(Image sets with object changes)
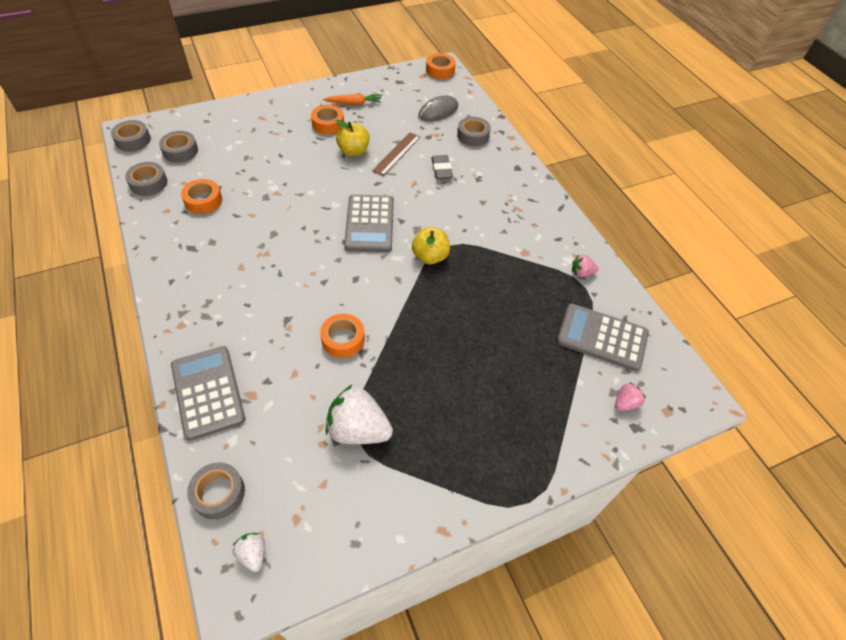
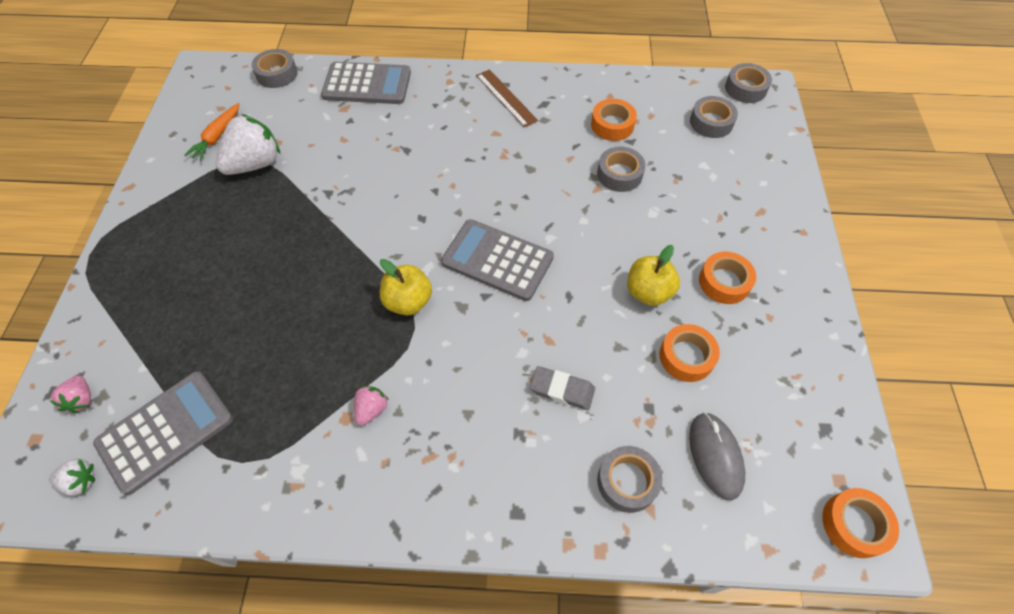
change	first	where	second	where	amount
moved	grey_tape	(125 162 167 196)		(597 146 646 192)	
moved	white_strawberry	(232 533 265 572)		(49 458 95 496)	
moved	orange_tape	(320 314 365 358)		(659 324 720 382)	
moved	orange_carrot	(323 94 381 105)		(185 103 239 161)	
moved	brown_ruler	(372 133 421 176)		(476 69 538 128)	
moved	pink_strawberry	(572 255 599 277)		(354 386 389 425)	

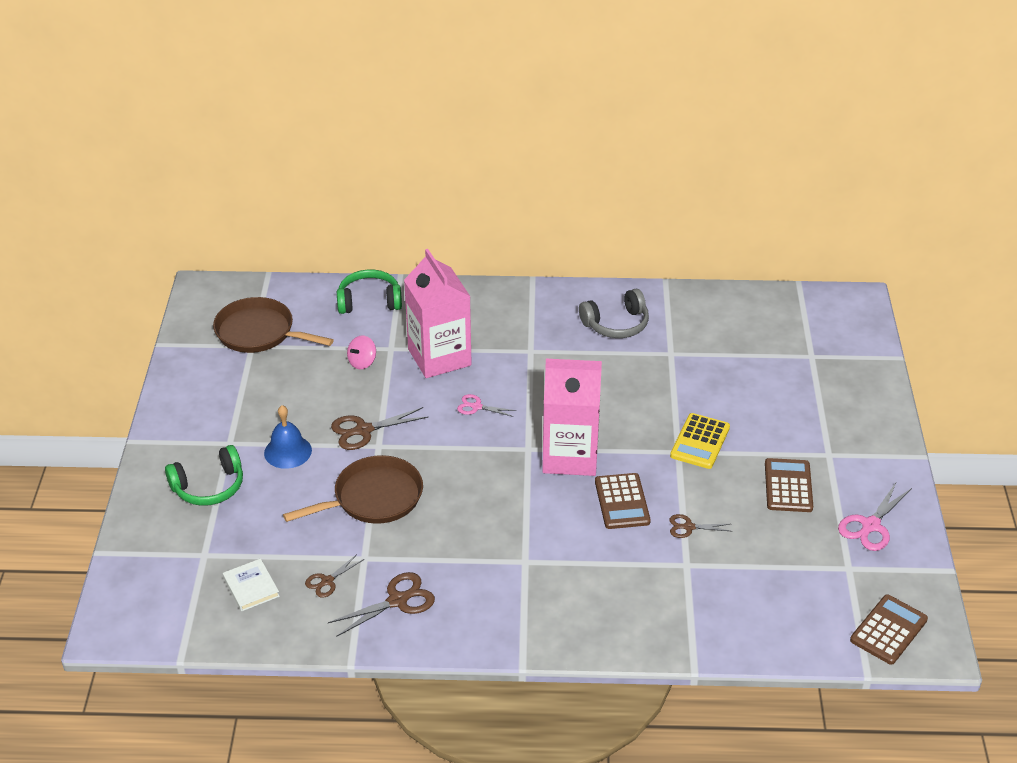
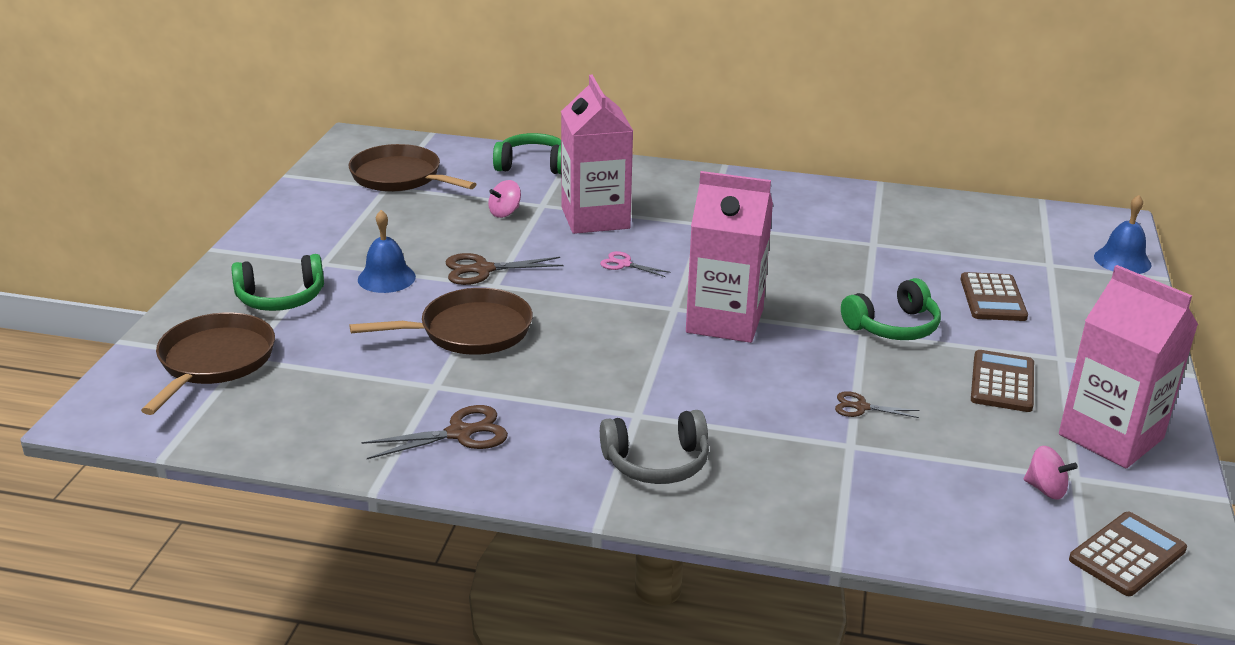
change	first	where	second	where	amount
removed	white_book	(223 559 280 611)			
removed	brown_scissors	(305 554 364 598)			
added			brown_pan	(141 312 275 415)	
added			pink_spinning_top	(1024 446 1078 499)	
added			blue_bell	(1094 195 1151 274)	
moved	grey_headphones	(579 289 649 338)		(600 410 709 484)	
moved	brown_calculator	(595 473 651 529)		(960 272 1028 321)	
replaced	yellow_calculator	(670 413 730 469)	green_headphones	(841 278 941 340)	
replaced	pink_scissors	(838 481 912 551)	pink_carton	(1059 265 1198 468)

* **TO DO**
Please copy the lines above, starting at the one that holds "324 720 382)" and stopping after the last line, exactly as they appear and minus the pictures.

* **SOLUTION**
moved	orange_tape	(320 314 365 358)		(659 324 720 382)	
moved	orange_carrot	(323 94 381 105)		(185 103 239 161)	
moved	brown_ruler	(372 133 421 176)		(476 69 538 128)	
moved	pink_strawberry	(572 255 599 277)		(354 386 389 425)	

change	first	where	second	where	amount
removed	white_book	(223 559 280 611)			
removed	brown_scissors	(305 554 364 598)			
added			brown_pan	(141 312 275 415)	
added			pink_spinning_top	(1024 446 1078 499)	
added			blue_bell	(1094 195 1151 274)	
moved	grey_headphones	(579 289 649 338)		(600 410 709 484)	
moved	brown_calculator	(595 473 651 529)		(960 272 1028 321)	
replaced	yellow_calculator	(670 413 730 469)	green_headphones	(841 278 941 340)	
replaced	pink_scissors	(838 481 912 551)	pink_carton	(1059 265 1198 468)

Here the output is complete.